Problem details -> Each record here should be printed again exactly; please leave its pictures out.
--------------------------------
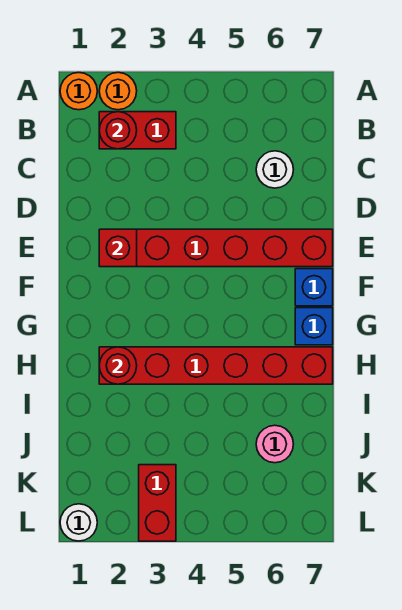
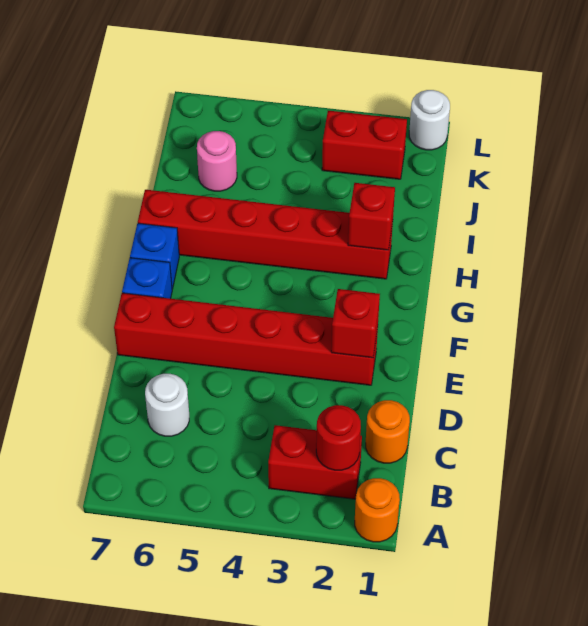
orange round brick A2 level 1 -> orange round brick C1 level 1
red round brick H2 level 2 -> red brick H2 level 2
red brick K3:L3 level 1 -> red brick K2:K3 level 1

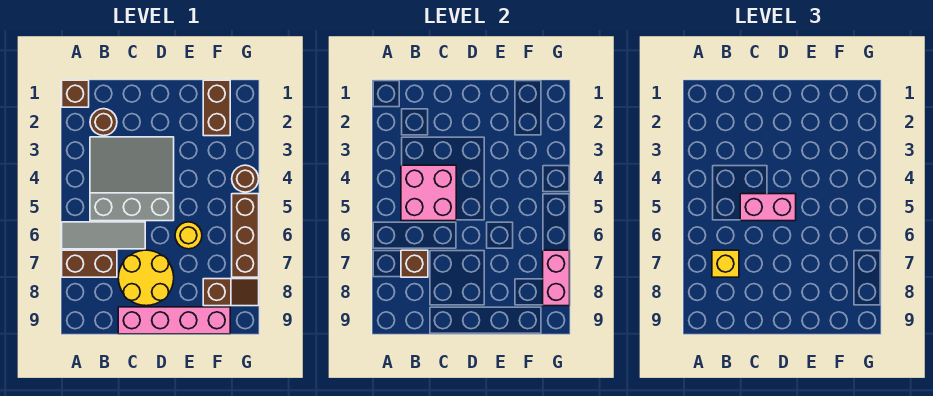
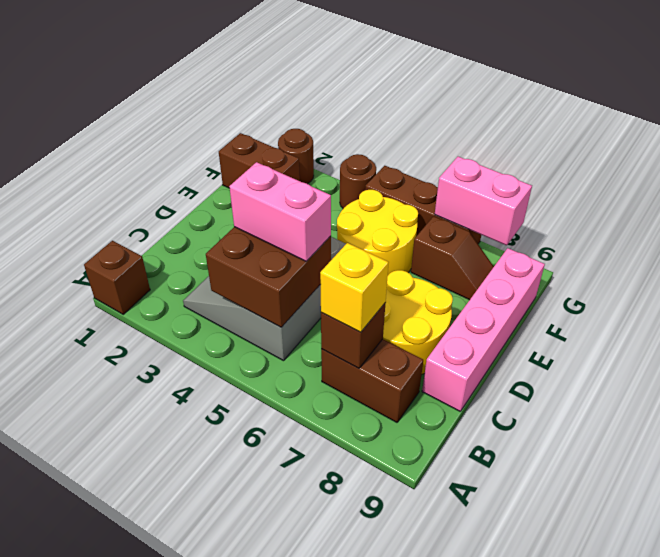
grey tile A6:C6 level 1 -> none
brown brick A7:B7 level 1 -> brown brick B7:B8 level 1
brown round brick B2 level 1 -> brown round brick G2 level 1
pink brick B4:C5 level 2 -> brown brick B4:C5 level 2
pink brick C5:D5 level 3 -> pink brick C4:C5 level 3
yellow round brick E6 level 1 -> yellow round brick E5:F6 level 1
brown slope F8:G8 level 1 top F -> brown slope F7:F8 level 1 top 7

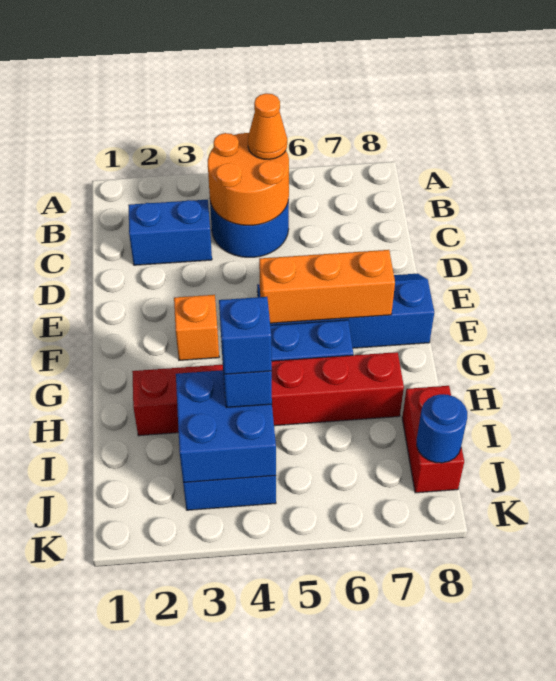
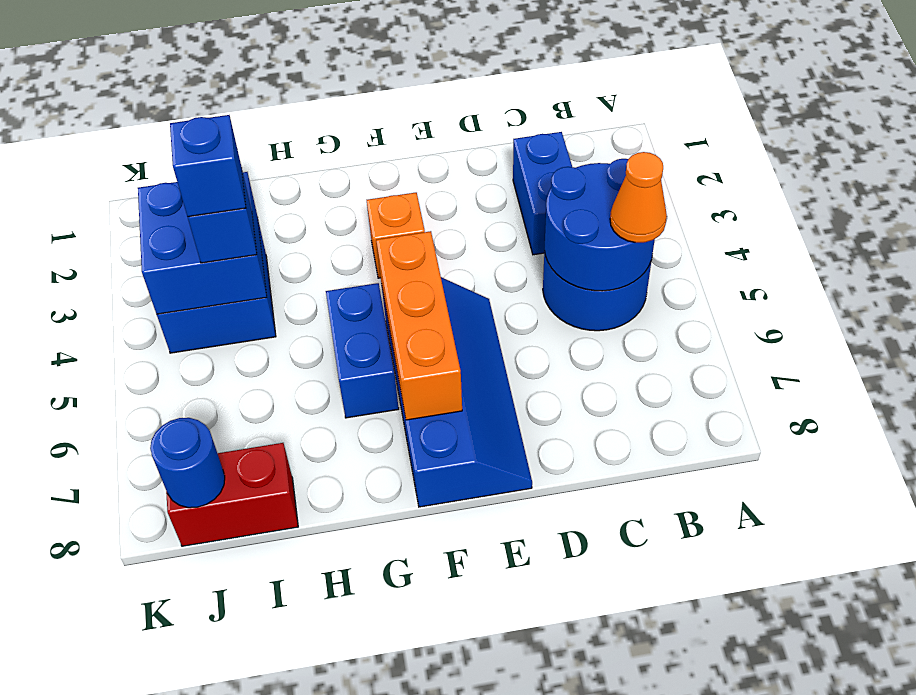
orange round brick B4:C5 level 2 -> blue round brick B4:C5 level 2
red brick H2:H7 level 1 -> none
--------------------------------
The completed task ->
orange round brick A2 level 1 -> orange round brick C1 level 1
red round brick H2 level 2 -> red brick H2 level 2
red brick K3:L3 level 1 -> red brick K2:K3 level 1

grey tile A6:C6 level 1 -> none
brown brick A7:B7 level 1 -> brown brick B7:B8 level 1
brown round brick B2 level 1 -> brown round brick G2 level 1
pink brick B4:C5 level 2 -> brown brick B4:C5 level 2
pink brick C5:D5 level 3 -> pink brick C4:C5 level 3
yellow round brick E6 level 1 -> yellow round brick E5:F6 level 1
brown slope F8:G8 level 1 top F -> brown slope F7:F8 level 1 top 7

orange round brick B4:C5 level 2 -> blue round brick B4:C5 level 2
red brick H2:H7 level 1 -> none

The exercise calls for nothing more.